▶ EXERCISE INPUT:
- Opening Delimiter -

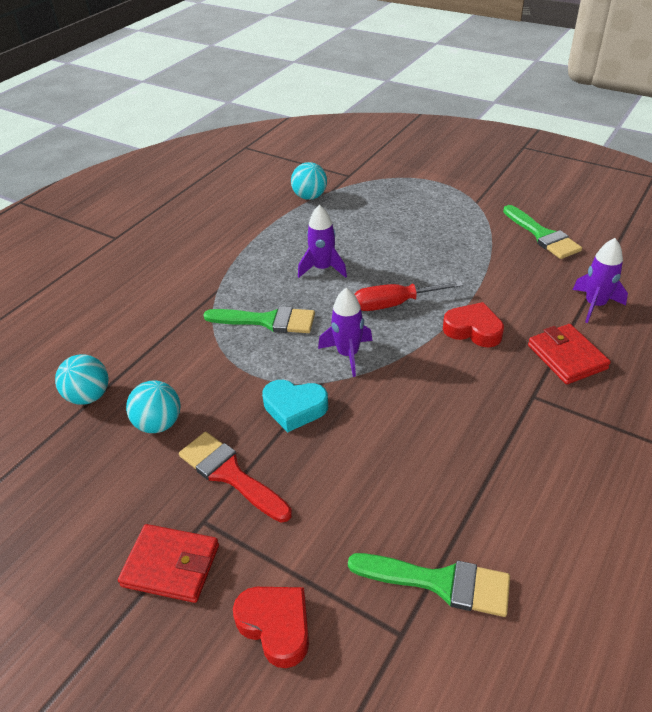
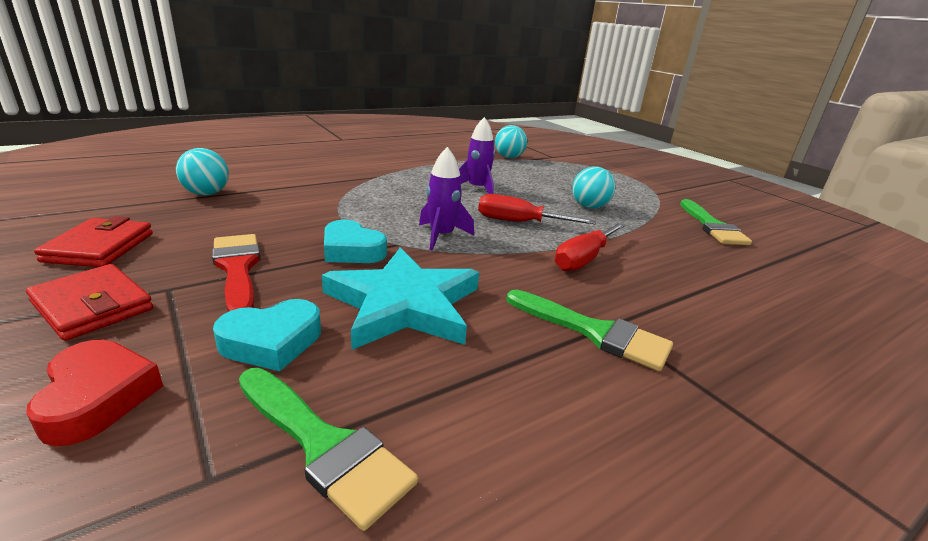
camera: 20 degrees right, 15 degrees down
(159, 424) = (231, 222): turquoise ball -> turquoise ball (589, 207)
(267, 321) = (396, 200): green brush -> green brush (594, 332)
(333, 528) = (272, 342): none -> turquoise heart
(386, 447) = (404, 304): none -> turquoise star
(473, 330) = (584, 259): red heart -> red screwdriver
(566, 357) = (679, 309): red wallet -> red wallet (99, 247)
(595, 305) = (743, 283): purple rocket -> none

- Closing Delimiter -
- Opening Delimiter -

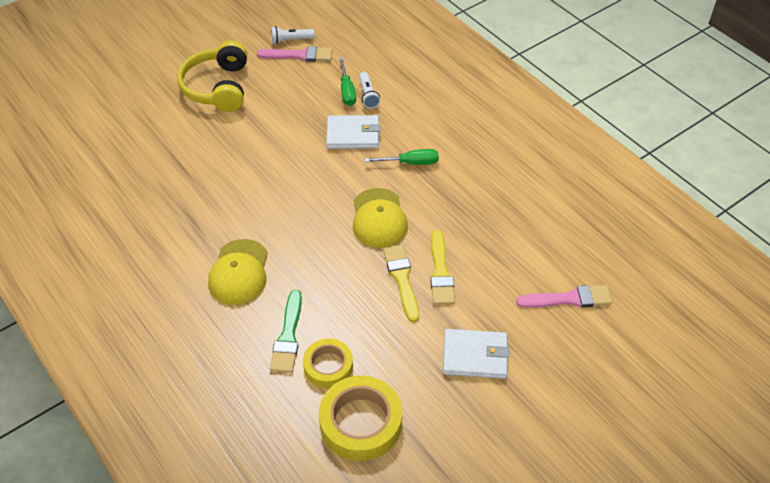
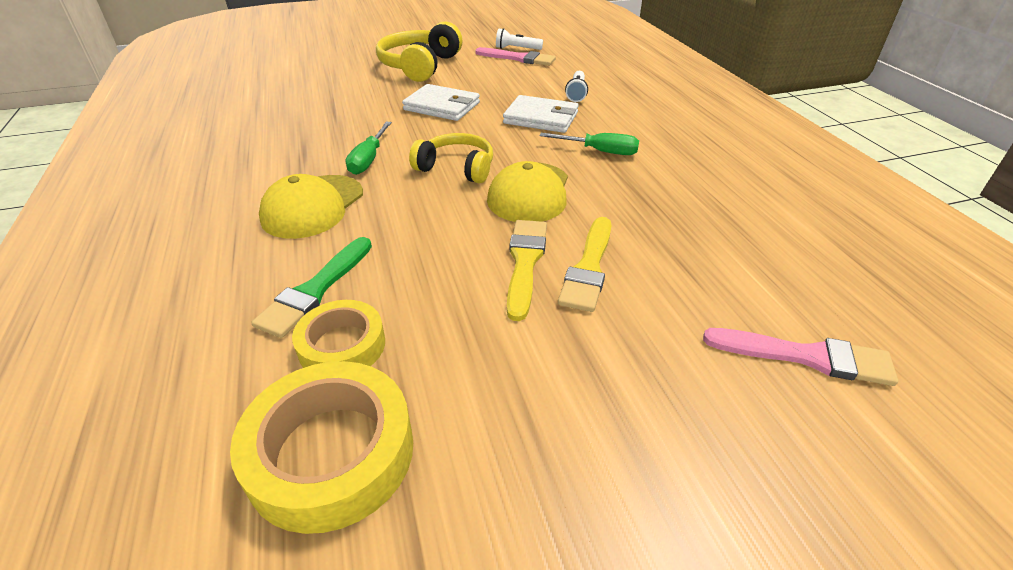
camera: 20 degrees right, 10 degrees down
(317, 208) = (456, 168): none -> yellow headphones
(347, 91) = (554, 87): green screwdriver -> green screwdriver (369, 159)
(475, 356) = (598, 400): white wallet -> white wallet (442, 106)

- Closing Delimiter -

▶ TASK OBJECTIVE: Search the data for "down". Copy every line that has it.

▶ COMPLETED TASK:
camera: 20 degrees right, 15 degrees down
camera: 20 degrees right, 10 degrees down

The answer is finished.